## WORK ORDER:
Starting at the line that contains "(205, 142) = (415, 253): none -> purple plane", quote every line through the end of the entries, word for word, skipping the pictures.

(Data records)
######

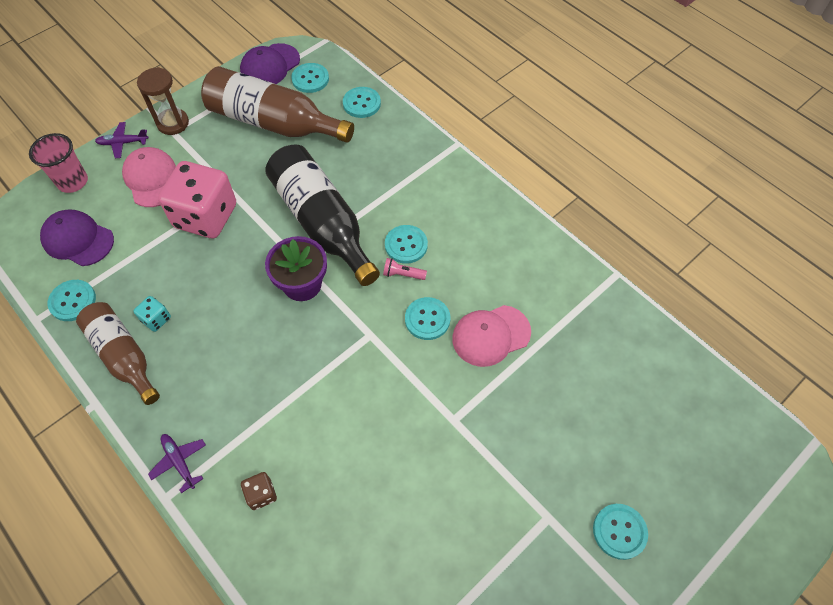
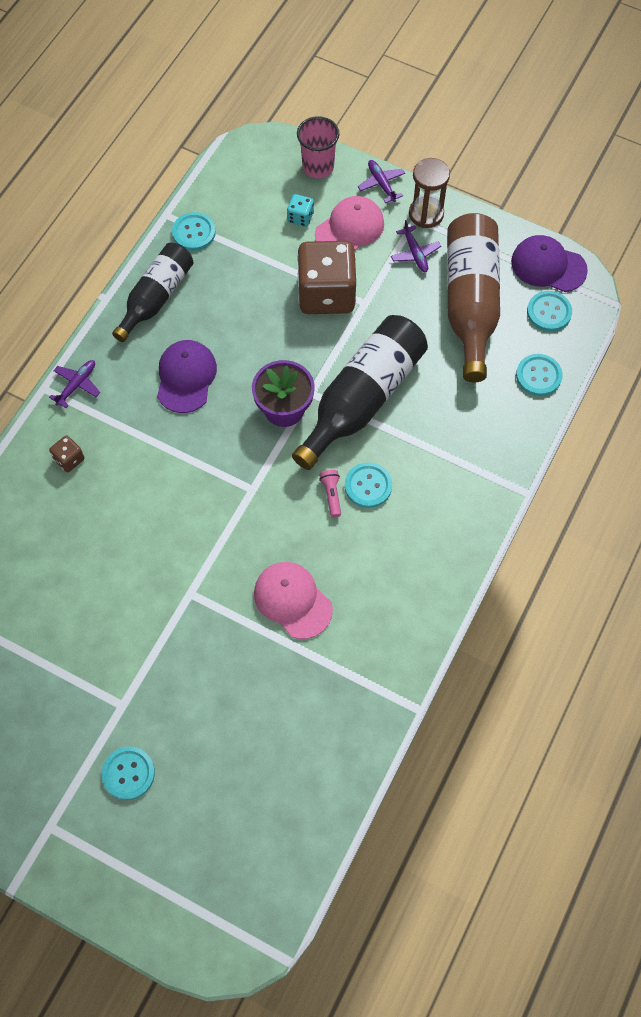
camera: 70 degrees right, 5 degrees up
(78, 239) = (257, 204): purple cap -> purple cap (186, 377)
(123, 356) = (156, 297): brown bottle -> black bottle
(156, 319) = (201, 305): turquoise dice -> turquoise dice (300, 217)
(205, 142) = (415, 253): none -> purple plane
(206, 216) = (326, 294): pink dice -> brown dice
(427, 319) = (288, 535): turquoise button -> none

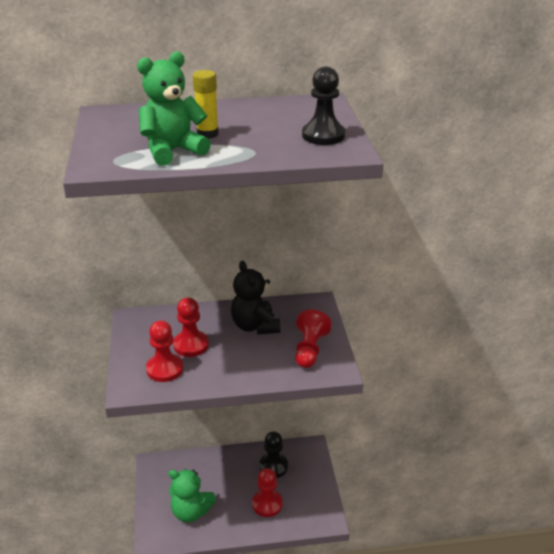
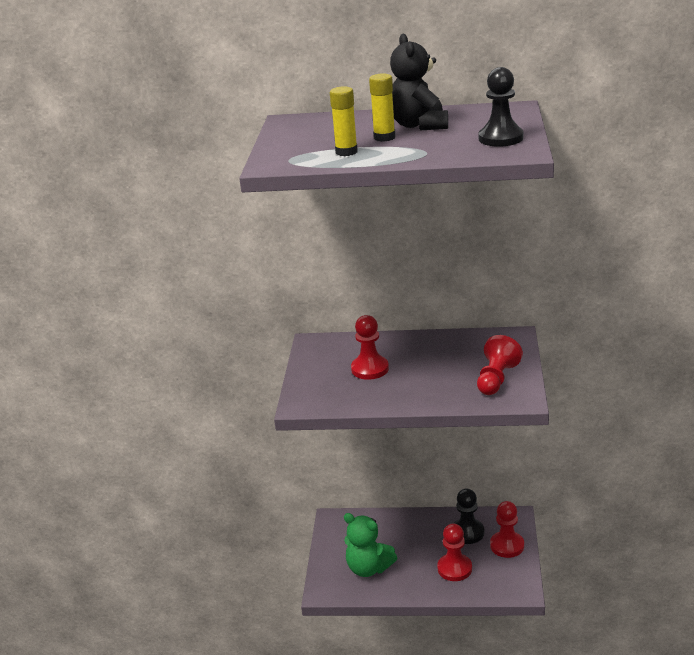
camera: 15 degrees right, 5 degrees down
(165, 369) = (339, 389): red pawn -> red pawn (507, 545)
(172, 151) = (346, 152): green teddy bear -> yellow glue stick
(255, 326) = (441, 355): black teddy bear -> black teddy bear (419, 125)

######

## ANSWER TO THE EXERCISE:
(205, 142) = (415, 253): none -> purple plane
(206, 216) = (326, 294): pink dice -> brown dice
(427, 319) = (288, 535): turquoise button -> none

camera: 15 degrees right, 5 degrees down
(165, 369) = (339, 389): red pawn -> red pawn (507, 545)
(172, 151) = (346, 152): green teddy bear -> yellow glue stick
(255, 326) = (441, 355): black teddy bear -> black teddy bear (419, 125)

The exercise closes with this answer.